= DIRECTIONS FOR THIS TASK =
Transcribe the full listing with no word altered.

= EXTRACTED ENTRIES =
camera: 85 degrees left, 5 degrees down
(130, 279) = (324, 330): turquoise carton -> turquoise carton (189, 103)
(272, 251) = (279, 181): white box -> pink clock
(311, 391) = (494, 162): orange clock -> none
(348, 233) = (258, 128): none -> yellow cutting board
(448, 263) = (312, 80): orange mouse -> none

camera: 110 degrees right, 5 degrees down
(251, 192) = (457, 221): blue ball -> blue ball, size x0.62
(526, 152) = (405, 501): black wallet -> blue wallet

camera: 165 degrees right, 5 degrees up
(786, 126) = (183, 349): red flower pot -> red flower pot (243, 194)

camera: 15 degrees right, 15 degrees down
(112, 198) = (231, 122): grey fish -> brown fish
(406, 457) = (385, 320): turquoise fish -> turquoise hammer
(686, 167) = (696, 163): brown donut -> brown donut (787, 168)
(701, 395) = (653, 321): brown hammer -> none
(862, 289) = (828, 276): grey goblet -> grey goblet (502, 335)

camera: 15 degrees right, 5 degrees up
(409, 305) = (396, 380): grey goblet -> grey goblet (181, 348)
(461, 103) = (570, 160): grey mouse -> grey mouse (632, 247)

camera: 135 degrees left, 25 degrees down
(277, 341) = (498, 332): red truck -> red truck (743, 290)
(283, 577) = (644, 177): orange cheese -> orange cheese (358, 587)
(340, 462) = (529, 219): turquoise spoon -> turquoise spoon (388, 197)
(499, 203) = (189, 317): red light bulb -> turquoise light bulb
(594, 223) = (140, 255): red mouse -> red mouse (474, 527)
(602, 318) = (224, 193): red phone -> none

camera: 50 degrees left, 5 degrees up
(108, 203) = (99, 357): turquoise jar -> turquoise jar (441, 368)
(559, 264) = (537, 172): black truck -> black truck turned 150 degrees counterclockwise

= EXPECTED OUTPUT =
camera: 85 degrees left, 5 degrees down
(130, 279) = (324, 330): turquoise carton -> turquoise carton (189, 103)
(272, 251) = (279, 181): white box -> pink clock
(311, 391) = (494, 162): orange clock -> none
(348, 233) = (258, 128): none -> yellow cutting board
(448, 263) = (312, 80): orange mouse -> none

camera: 110 degrees right, 5 degrees down
(251, 192) = (457, 221): blue ball -> blue ball, size x0.62
(526, 152) = (405, 501): black wallet -> blue wallet

camera: 165 degrees right, 5 degrees up
(786, 126) = (183, 349): red flower pot -> red flower pot (243, 194)

camera: 15 degrees right, 15 degrees down
(112, 198) = (231, 122): grey fish -> brown fish
(406, 457) = (385, 320): turquoise fish -> turquoise hammer
(686, 167) = (696, 163): brown donut -> brown donut (787, 168)
(701, 395) = (653, 321): brown hammer -> none
(862, 289) = (828, 276): grey goblet -> grey goblet (502, 335)

camera: 15 degrees right, 5 degrees up
(409, 305) = (396, 380): grey goblet -> grey goblet (181, 348)
(461, 103) = (570, 160): grey mouse -> grey mouse (632, 247)

camera: 135 degrees left, 25 degrees down
(277, 341) = (498, 332): red truck -> red truck (743, 290)
(283, 577) = (644, 177): orange cheese -> orange cheese (358, 587)
(340, 462) = (529, 219): turquoise spoon -> turquoise spoon (388, 197)
(499, 203) = (189, 317): red light bulb -> turquoise light bulb
(594, 223) = (140, 255): red mouse -> red mouse (474, 527)
(602, 318) = (224, 193): red phone -> none

camera: 50 degrees left, 5 degrees up
(108, 203) = (99, 357): turquoise jar -> turquoise jar (441, 368)
(559, 264) = (537, 172): black truck -> black truck turned 150 degrees counterclockwise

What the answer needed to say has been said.